Your assignment ▸
Keep the wording of every entry intact in your copy, and omit the pictures.

Material for the task ▸

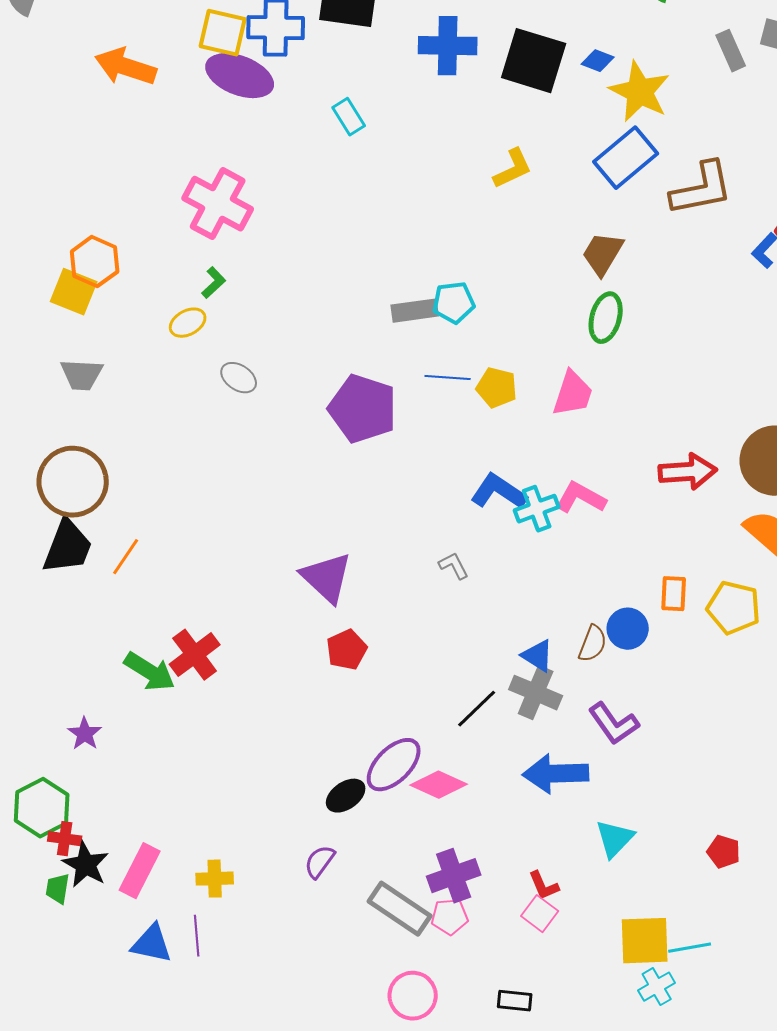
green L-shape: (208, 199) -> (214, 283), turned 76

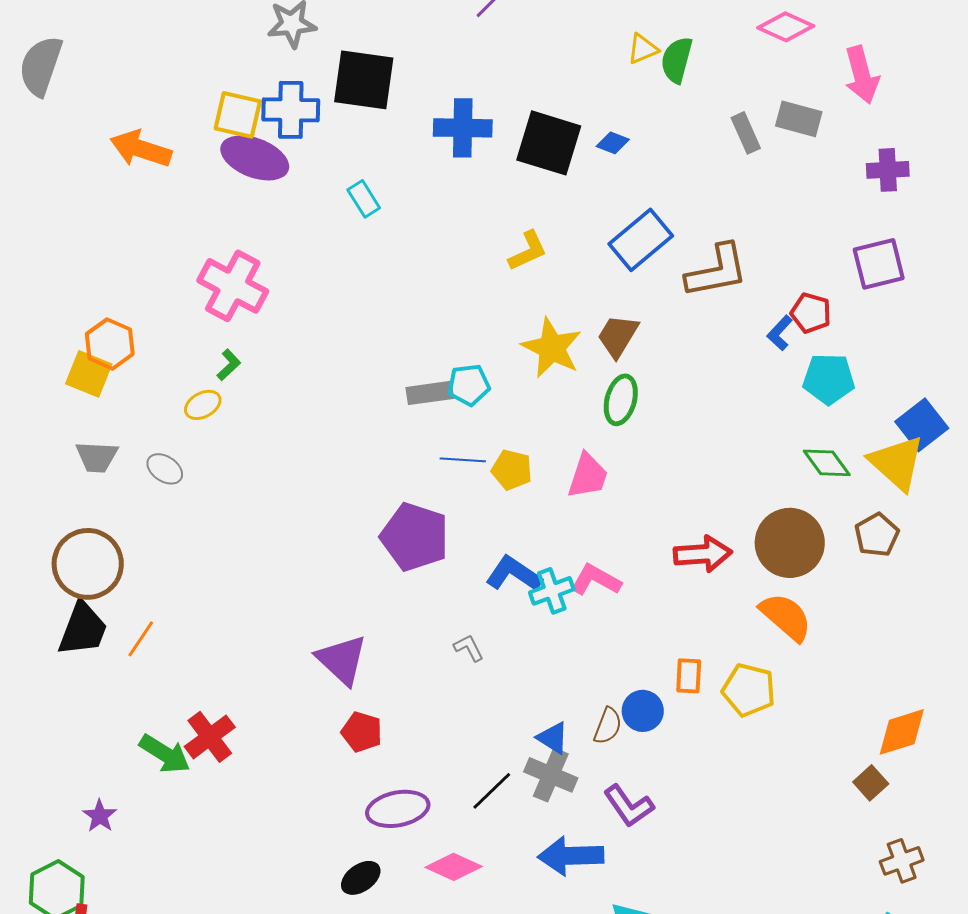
yellow star: (640, 92) -> (552, 348), moved
gray ellipse: (239, 378) -> (165, 469), moved
purple pentagon: (363, 409) -> (415, 537), moved
red pentagon: (347, 650) -> (362, 732), turned -30
purple ellipse: (394, 765) -> (398, 809), moved, turned 34

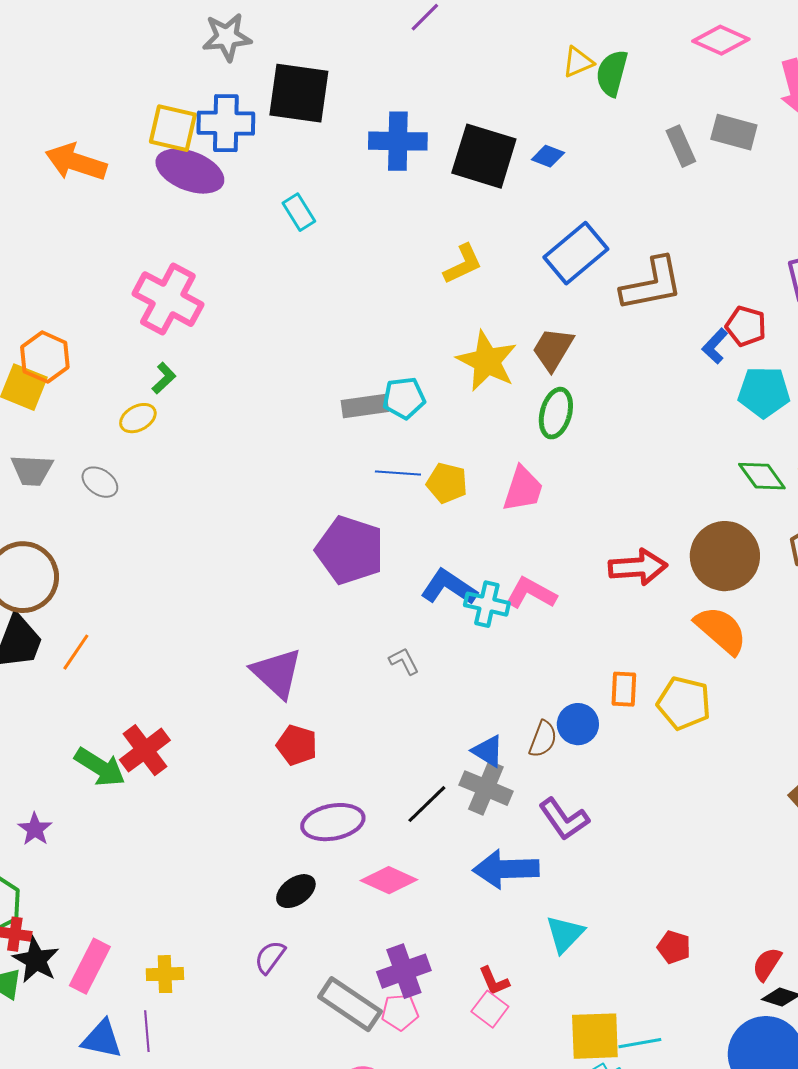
cyan cross: (552, 591) -> (487, 604), turned 33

Answer to this problem ▸
green L-shape: (208, 199) -> (214, 283), turned 76

yellow star: (640, 92) -> (552, 348), moved
gray ellipse: (239, 378) -> (165, 469), moved
purple pentagon: (363, 409) -> (415, 537), moved
red pentagon: (347, 650) -> (362, 732), turned -30
purple ellipse: (394, 765) -> (398, 809), moved, turned 34

cyan cross: (552, 591) -> (487, 604), turned 33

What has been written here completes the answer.